Count the lines in the rows below that contain the string "instrumentName", matching case exactly, and give only the number.
((
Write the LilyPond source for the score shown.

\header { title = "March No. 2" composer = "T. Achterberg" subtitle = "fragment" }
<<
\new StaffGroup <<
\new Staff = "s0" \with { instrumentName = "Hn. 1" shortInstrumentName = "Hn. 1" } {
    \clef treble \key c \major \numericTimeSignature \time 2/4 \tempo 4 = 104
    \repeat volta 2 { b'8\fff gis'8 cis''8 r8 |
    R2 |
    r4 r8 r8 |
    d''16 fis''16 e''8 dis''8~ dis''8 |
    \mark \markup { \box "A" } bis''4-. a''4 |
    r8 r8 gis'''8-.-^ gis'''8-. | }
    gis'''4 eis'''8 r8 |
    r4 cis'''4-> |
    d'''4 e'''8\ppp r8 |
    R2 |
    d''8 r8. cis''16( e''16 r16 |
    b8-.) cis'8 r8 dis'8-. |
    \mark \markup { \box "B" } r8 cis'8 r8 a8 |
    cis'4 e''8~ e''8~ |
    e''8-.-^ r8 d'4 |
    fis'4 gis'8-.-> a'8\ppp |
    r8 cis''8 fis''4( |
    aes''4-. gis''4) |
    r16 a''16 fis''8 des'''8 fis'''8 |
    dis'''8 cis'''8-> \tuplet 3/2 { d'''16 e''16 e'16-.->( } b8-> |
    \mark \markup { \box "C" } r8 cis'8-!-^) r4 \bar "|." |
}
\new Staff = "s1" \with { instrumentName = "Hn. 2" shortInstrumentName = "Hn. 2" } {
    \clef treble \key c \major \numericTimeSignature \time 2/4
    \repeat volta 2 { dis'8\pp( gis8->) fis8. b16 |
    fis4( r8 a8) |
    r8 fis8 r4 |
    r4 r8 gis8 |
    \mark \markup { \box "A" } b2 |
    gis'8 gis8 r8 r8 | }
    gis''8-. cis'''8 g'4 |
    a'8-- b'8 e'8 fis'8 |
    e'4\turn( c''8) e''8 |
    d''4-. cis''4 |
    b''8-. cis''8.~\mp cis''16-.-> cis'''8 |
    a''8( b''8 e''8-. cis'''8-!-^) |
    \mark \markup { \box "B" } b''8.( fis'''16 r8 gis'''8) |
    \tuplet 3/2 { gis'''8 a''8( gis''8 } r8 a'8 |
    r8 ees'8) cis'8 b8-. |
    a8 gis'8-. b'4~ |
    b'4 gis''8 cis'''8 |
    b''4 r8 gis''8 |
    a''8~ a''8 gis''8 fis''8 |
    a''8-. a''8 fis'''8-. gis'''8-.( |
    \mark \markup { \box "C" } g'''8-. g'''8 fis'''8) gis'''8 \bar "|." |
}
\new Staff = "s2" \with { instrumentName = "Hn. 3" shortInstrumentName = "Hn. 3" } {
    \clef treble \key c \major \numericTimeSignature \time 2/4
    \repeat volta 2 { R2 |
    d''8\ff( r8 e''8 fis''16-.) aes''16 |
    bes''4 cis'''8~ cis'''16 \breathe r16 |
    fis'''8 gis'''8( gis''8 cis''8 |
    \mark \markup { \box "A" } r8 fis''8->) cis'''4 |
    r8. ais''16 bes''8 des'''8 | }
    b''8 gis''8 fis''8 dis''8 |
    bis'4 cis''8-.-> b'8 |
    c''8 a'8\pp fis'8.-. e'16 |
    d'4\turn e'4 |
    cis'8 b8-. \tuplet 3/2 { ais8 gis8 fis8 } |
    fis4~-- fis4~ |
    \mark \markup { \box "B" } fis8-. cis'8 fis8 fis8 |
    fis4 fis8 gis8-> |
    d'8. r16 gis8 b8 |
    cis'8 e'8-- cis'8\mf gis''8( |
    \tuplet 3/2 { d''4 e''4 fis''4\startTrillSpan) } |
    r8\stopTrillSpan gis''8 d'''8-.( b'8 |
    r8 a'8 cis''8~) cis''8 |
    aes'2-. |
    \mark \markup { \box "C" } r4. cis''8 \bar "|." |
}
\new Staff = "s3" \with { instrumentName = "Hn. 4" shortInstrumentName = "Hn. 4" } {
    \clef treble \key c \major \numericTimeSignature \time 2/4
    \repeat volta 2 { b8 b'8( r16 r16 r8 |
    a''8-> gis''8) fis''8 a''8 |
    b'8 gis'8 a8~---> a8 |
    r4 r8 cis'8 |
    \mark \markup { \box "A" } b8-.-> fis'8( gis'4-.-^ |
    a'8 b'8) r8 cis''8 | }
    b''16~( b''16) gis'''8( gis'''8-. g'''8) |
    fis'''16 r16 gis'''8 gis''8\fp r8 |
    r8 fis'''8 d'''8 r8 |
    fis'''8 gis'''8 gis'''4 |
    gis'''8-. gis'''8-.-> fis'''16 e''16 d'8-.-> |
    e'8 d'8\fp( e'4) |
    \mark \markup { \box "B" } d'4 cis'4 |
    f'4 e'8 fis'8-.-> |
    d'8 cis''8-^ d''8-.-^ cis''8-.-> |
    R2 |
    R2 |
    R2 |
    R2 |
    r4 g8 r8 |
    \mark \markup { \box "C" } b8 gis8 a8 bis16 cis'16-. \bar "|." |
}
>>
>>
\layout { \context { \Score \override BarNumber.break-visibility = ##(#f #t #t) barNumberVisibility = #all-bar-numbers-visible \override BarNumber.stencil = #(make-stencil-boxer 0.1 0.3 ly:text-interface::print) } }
))
(RESULT): 4